Set down each entry again exactly as written.

○ ○ ○ ○ ○ ○ ○

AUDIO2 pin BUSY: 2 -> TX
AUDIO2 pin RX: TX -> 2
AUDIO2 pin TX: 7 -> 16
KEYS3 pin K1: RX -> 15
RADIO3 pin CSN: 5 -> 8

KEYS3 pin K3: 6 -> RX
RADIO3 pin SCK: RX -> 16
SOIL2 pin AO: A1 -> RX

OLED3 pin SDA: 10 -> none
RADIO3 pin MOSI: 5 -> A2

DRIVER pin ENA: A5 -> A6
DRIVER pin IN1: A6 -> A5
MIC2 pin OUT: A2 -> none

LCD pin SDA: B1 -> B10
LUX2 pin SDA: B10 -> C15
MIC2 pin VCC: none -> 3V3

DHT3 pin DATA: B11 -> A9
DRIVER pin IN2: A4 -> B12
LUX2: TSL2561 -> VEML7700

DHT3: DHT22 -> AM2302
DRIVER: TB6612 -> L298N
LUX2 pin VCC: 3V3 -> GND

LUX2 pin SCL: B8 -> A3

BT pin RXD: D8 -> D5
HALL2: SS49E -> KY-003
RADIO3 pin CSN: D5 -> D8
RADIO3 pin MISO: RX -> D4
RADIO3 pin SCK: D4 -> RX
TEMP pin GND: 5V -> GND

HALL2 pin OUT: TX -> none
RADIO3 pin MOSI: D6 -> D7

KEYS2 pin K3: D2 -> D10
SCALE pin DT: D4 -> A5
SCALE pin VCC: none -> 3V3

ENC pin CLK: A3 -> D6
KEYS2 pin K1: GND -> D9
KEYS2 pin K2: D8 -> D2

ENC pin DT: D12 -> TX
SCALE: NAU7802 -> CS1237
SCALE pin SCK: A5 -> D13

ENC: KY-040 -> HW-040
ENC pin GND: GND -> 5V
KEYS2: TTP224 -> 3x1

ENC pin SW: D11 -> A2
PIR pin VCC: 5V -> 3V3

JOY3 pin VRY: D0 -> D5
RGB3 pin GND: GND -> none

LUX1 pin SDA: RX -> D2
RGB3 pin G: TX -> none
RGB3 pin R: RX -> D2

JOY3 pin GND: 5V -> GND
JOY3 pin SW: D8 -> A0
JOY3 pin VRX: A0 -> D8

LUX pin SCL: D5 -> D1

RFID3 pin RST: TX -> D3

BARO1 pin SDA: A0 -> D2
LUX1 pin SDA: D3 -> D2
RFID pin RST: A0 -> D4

○ ○ ○ ○ ○ ○ ○

## RESPONSE BOX:
AUDIO2 pin BUSY: 2 -> TX
AUDIO2 pin RX: TX -> 2
AUDIO2 pin TX: 7 -> 16
KEYS3 pin K1: RX -> 15
RADIO3 pin CSN: 5 -> 8

KEYS3 pin K3: 6 -> RX
RADIO3 pin SCK: RX -> 16
SOIL2 pin AO: A1 -> RX

OLED3 pin SDA: 10 -> none
RADIO3 pin MOSI: 5 -> A2

DRIVER pin ENA: A5 -> A6
DRIVER pin IN1: A6 -> A5
MIC2 pin OUT: A2 -> none

LCD pin SDA: B1 -> B10
LUX2 pin SDA: B10 -> C15
MIC2 pin VCC: none -> 3V3

DHT3 pin DATA: B11 -> A9
DRIVER pin IN2: A4 -> B12
LUX2: TSL2561 -> VEML7700

DHT3: DHT22 -> AM2302
DRIVER: TB6612 -> L298N
LUX2 pin VCC: 3V3 -> GND

LUX2 pin SCL: B8 -> A3

BT pin RXD: D8 -> D5
HALL2: SS49E -> KY-003
RADIO3 pin CSN: D5 -> D8
RADIO3 pin MISO: RX -> D4
RADIO3 pin SCK: D4 -> RX
TEMP pin GND: 5V -> GND

HALL2 pin OUT: TX -> none
RADIO3 pin MOSI: D6 -> D7

KEYS2 pin K3: D2 -> D10
SCALE pin DT: D4 -> A5
SCALE pin VCC: none -> 3V3

ENC pin CLK: A3 -> D6
KEYS2 pin K1: GND -> D9
KEYS2 pin K2: D8 -> D2

ENC pin DT: D12 -> TX
SCALE: NAU7802 -> CS1237
SCALE pin SCK: A5 -> D13

ENC: KY-040 -> HW-040
ENC pin GND: GND -> 5V
KEYS2: TTP224 -> 3x1

ENC pin SW: D11 -> A2
PIR pin VCC: 5V -> 3V3

JOY3 pin VRY: D0 -> D5
RGB3 pin GND: GND -> none

LUX1 pin SDA: RX -> D2
RGB3 pin G: TX -> none
RGB3 pin R: RX -> D2

JOY3 pin GND: 5V -> GND
JOY3 pin SW: D8 -> A0
JOY3 pin VRX: A0 -> D8

LUX pin SCL: D5 -> D1

RFID3 pin RST: TX -> D3

BARO1 pin SDA: A0 -> D2
LUX1 pin SDA: D3 -> D2
RFID pin RST: A0 -> D4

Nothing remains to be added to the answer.